| WHAT TO PRODUCE |
Print the listing below only from the line that has "(543, 122) = (498, 388): none" through the line that has "(402, 398) = (442, 183): none", exactly, and drop any picture.

──────────

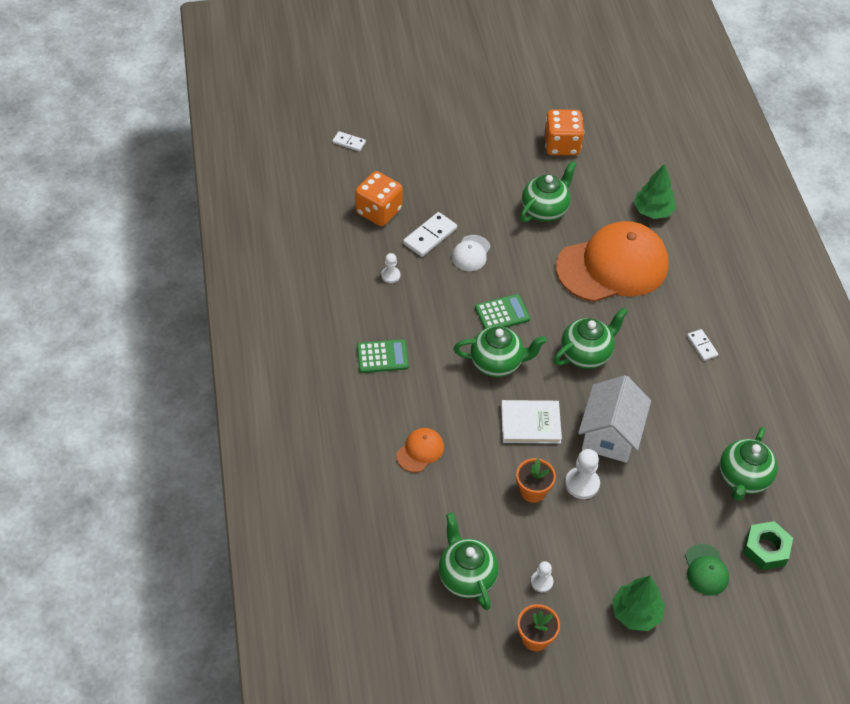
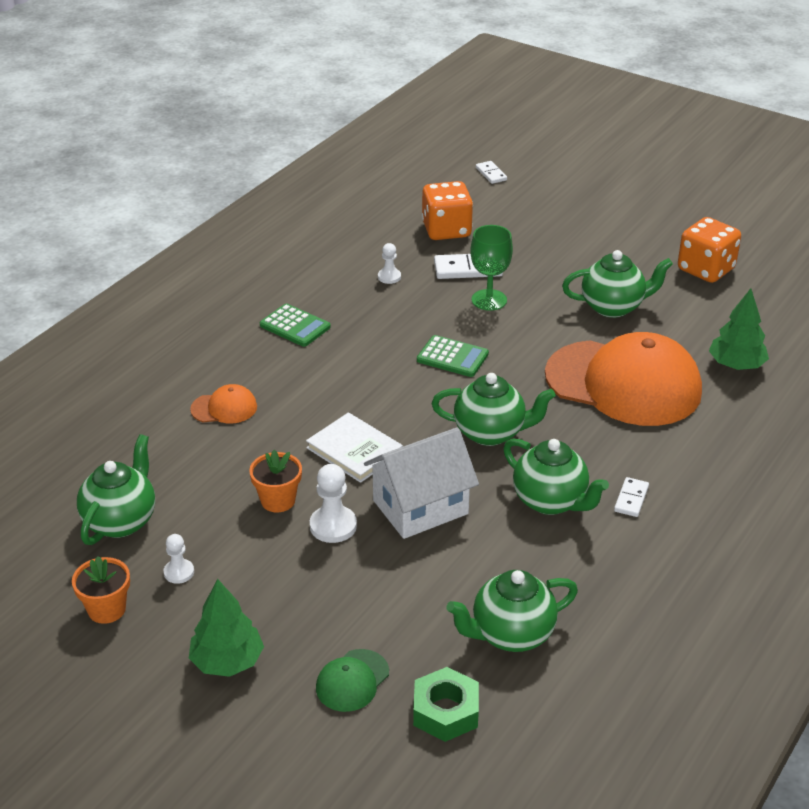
camera: 45 degrees right, 15 degrees down
(471, 253) = (489, 300): white cap -> green goblet
(497, 363) = (391, 389): green teapot -> green teapot (551, 501)

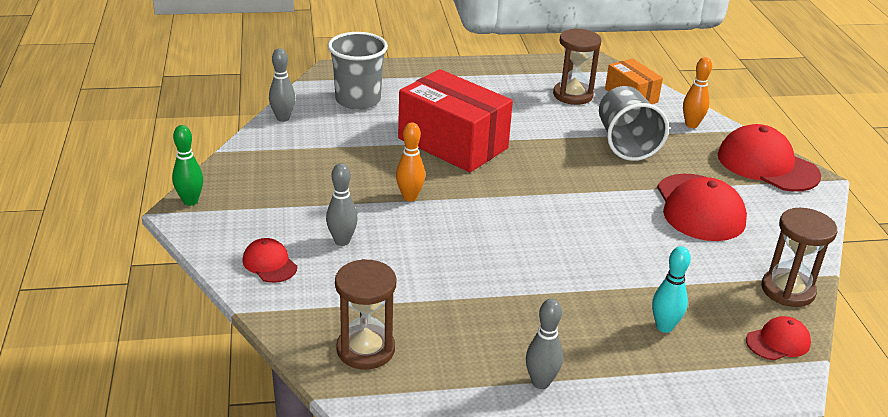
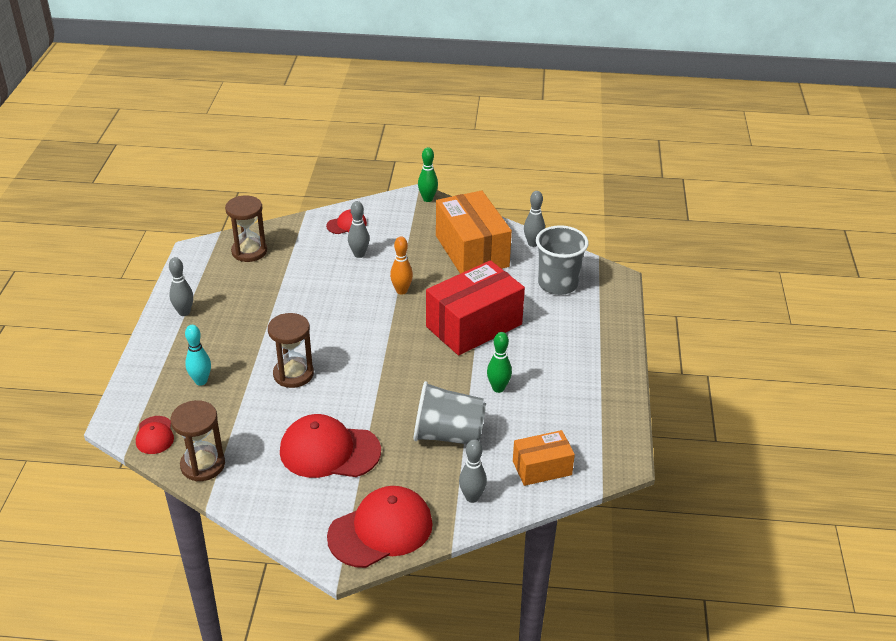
camera: 105 degrees right, 5 degrees up
(310, 156) = (471, 251): none -> orange box
(543, 122) = (498, 388): none -> green bowling pin
(573, 95) = (549, 422): brown hourglass -> brown hourglass (293, 374)
(691, 125) = (472, 497): orange bowling pin -> grey bowling pin

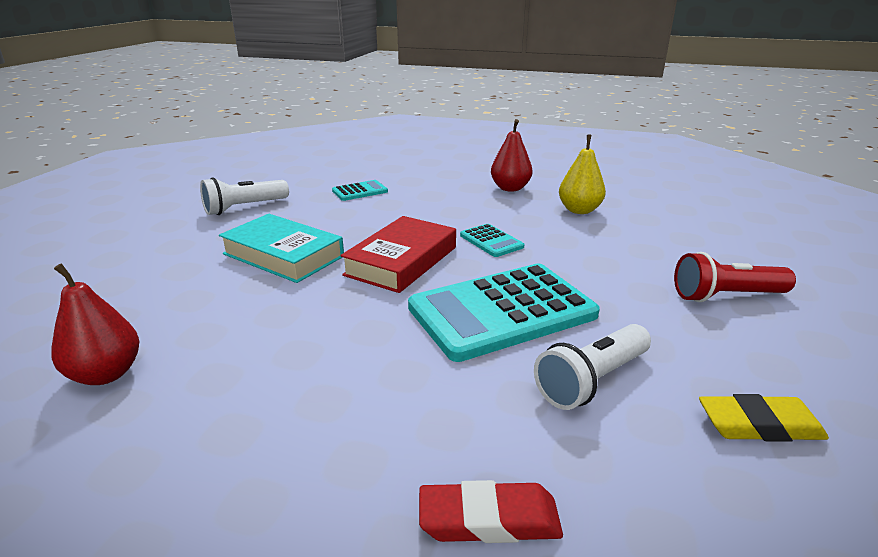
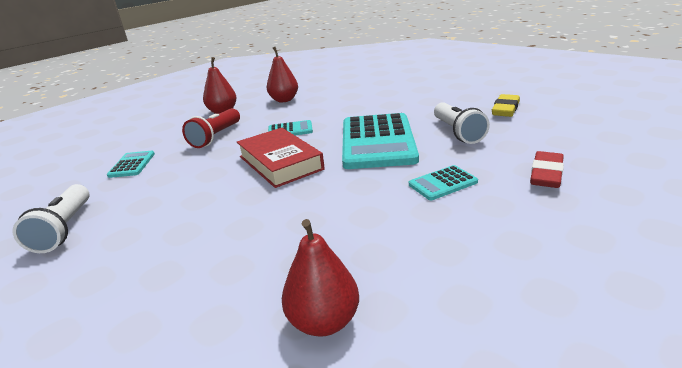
camera: 60 degrees left, 0 degrees up
(283, 255) = (206, 212): turquoise book -> none
(402, 398) = (442, 183): none -> turquoise calculator
(579, 210) = (284, 100): yellow pear -> red pear
(726, 296) = (410, 91): red flashlight -> red flashlight (216, 137)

──────────

| RESULT BELOW |
(543, 122) = (498, 388): none -> green bowling pin
(573, 95) = (549, 422): brown hourglass -> brown hourglass (293, 374)
(691, 125) = (472, 497): orange bowling pin -> grey bowling pin

camera: 60 degrees left, 0 degrees up
(283, 255) = (206, 212): turquoise book -> none
(402, 398) = (442, 183): none -> turquoise calculator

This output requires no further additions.